*EXERCISE AIM*. Could you filter the data below down to the lines that hold the word "hammer"?

(RECORDS FOR THIS TASK Opens)

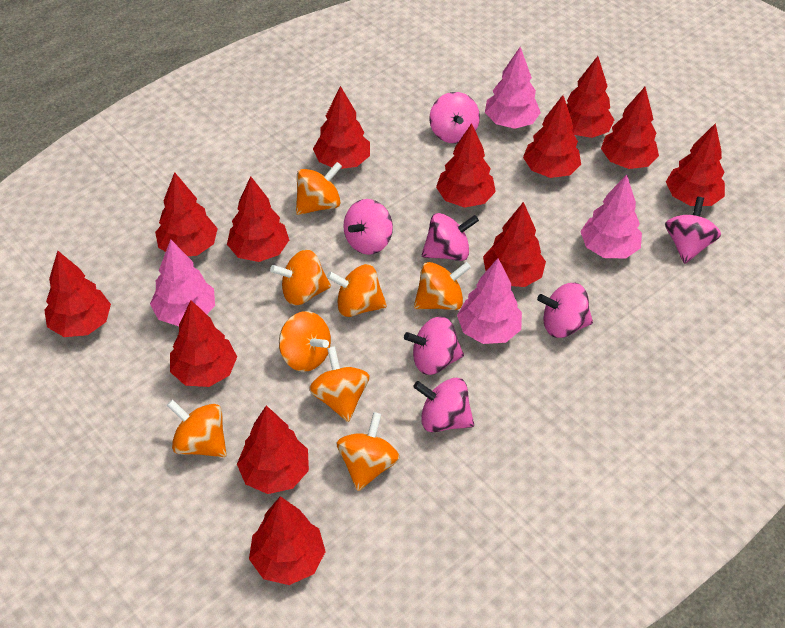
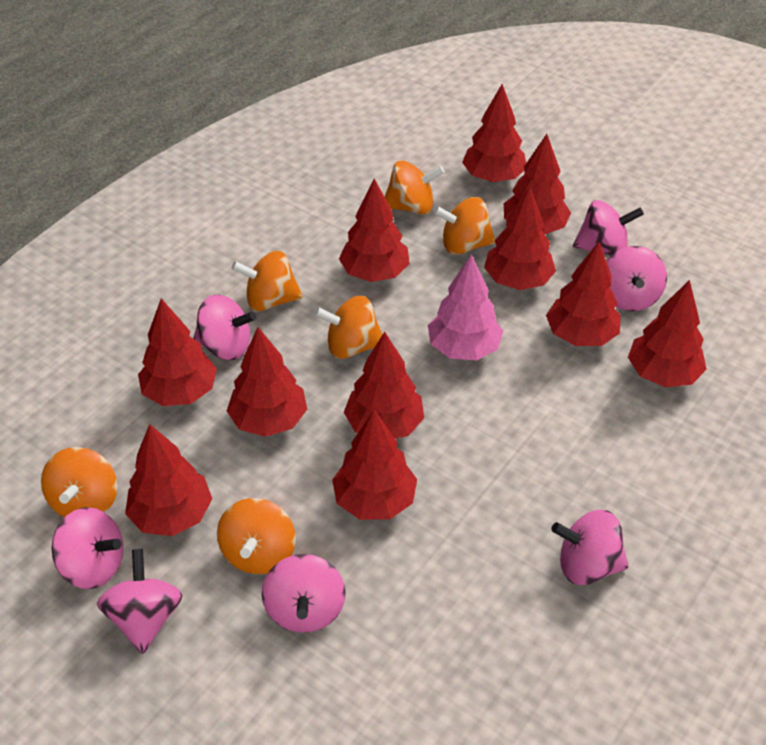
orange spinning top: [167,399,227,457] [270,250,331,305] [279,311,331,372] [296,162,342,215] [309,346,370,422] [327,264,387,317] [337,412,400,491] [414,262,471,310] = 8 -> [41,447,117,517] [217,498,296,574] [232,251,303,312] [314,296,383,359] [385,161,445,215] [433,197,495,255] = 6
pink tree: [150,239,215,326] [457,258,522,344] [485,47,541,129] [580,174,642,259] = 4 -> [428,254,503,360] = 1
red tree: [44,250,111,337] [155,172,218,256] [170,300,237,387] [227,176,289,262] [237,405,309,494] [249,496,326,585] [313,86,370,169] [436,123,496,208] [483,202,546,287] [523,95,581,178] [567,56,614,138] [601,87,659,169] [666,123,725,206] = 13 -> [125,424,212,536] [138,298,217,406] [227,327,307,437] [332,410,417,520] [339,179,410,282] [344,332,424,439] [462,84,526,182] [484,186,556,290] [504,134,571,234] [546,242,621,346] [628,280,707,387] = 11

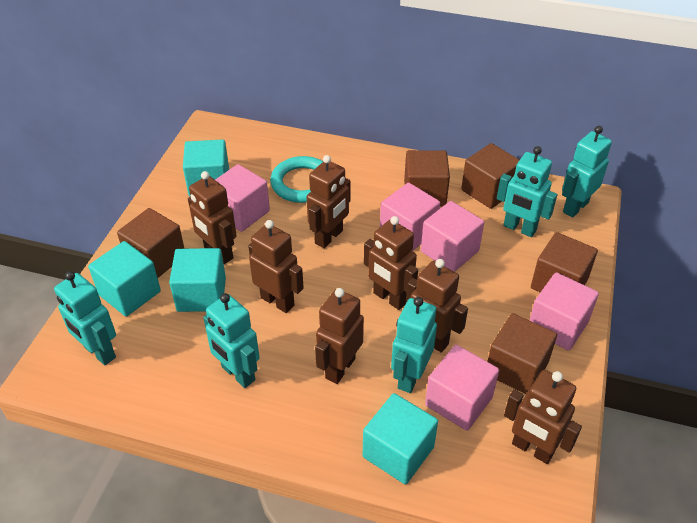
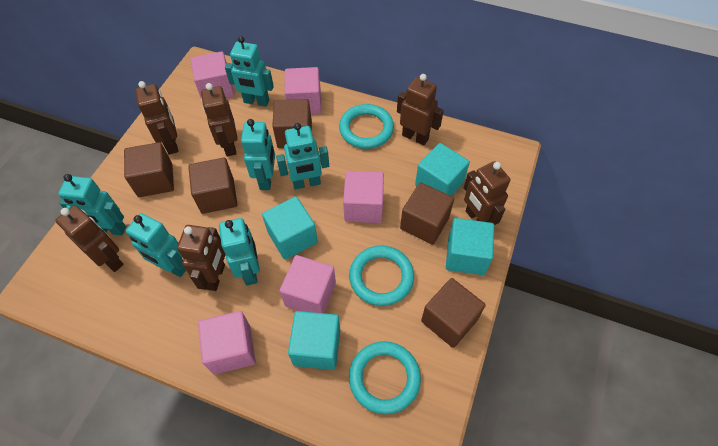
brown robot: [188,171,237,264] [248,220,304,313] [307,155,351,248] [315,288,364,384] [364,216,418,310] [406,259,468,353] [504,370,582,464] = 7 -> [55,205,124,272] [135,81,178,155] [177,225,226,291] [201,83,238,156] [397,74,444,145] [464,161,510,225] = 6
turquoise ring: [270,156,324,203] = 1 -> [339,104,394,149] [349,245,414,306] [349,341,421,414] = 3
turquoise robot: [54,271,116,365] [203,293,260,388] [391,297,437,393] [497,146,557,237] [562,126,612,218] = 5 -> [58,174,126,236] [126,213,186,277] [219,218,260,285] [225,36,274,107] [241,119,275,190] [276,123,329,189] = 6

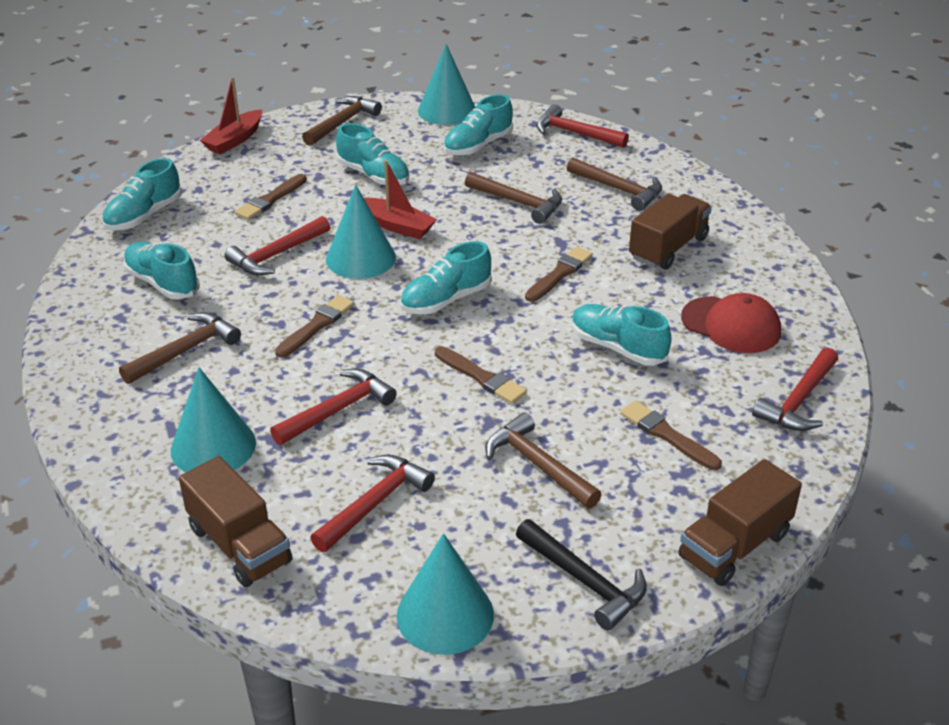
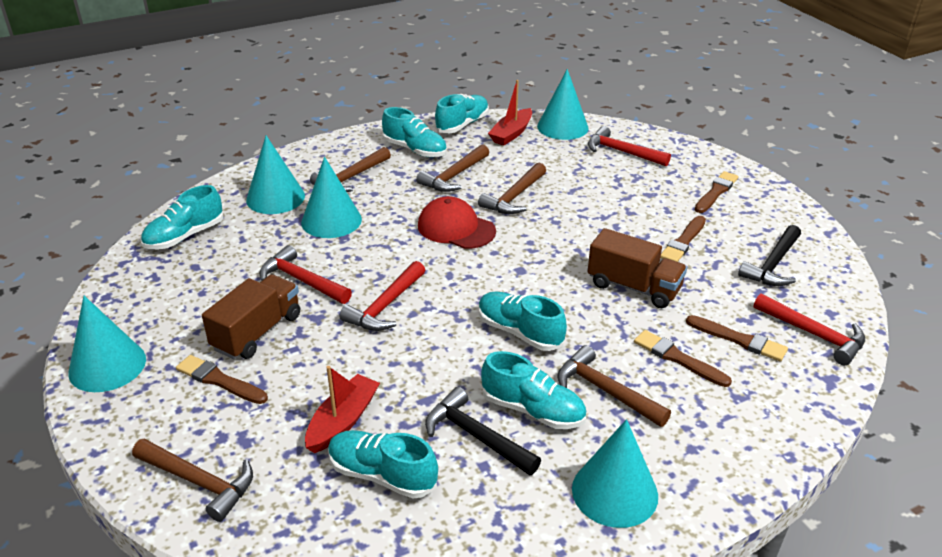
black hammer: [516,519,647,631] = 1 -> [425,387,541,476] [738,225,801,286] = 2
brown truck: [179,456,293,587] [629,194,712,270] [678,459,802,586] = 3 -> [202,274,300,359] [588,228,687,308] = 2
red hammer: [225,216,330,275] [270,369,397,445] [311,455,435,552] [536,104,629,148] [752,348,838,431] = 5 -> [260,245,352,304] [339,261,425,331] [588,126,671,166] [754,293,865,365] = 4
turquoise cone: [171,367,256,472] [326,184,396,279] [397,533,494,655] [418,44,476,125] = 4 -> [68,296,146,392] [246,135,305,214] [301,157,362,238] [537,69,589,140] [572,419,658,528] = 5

(RECORDS FOR THIS TASK Closes)

*ANSWER AREA*.
black hammer: [516,519,647,631] = 1 -> [425,387,541,476] [738,225,801,286] = 2
red hammer: [225,216,330,275] [270,369,397,445] [311,455,435,552] [536,104,629,148] [752,348,838,431] = 5 -> [260,245,352,304] [339,261,425,331] [588,126,671,166] [754,293,865,365] = 4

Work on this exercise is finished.